• Records drawn from a dataset:
────────

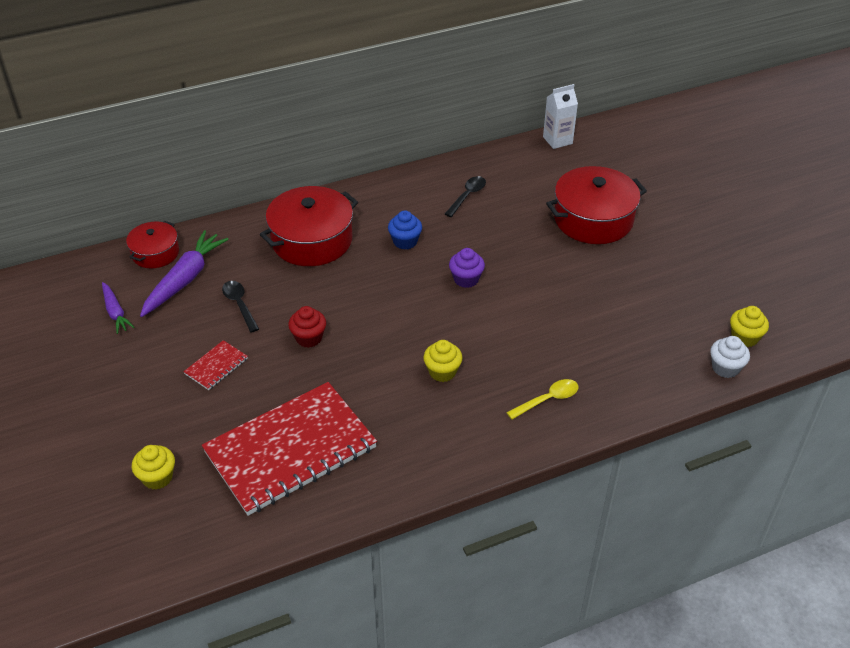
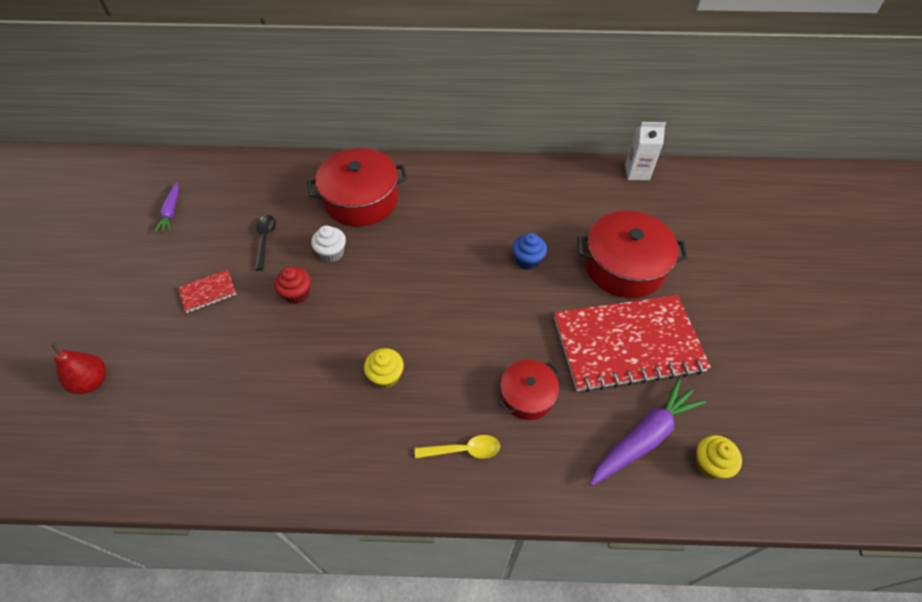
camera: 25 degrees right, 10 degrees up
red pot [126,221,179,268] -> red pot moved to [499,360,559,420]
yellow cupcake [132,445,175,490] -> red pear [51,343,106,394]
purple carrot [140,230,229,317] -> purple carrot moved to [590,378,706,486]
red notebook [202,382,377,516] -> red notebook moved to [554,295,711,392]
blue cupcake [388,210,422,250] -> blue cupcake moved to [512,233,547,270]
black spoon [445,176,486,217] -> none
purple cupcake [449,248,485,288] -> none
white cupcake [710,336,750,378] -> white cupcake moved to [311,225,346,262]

────────

• PROBLEM DETAILS: After finding the line that contains "purple cupcake [449,248,485,288] -> none" in the records above, copy that line and each one after it exactly, through the final line.

• ANSWER FOR THE TASK:
purple cupcake [449,248,485,288] -> none
white cupcake [710,336,750,378] -> white cupcake moved to [311,225,346,262]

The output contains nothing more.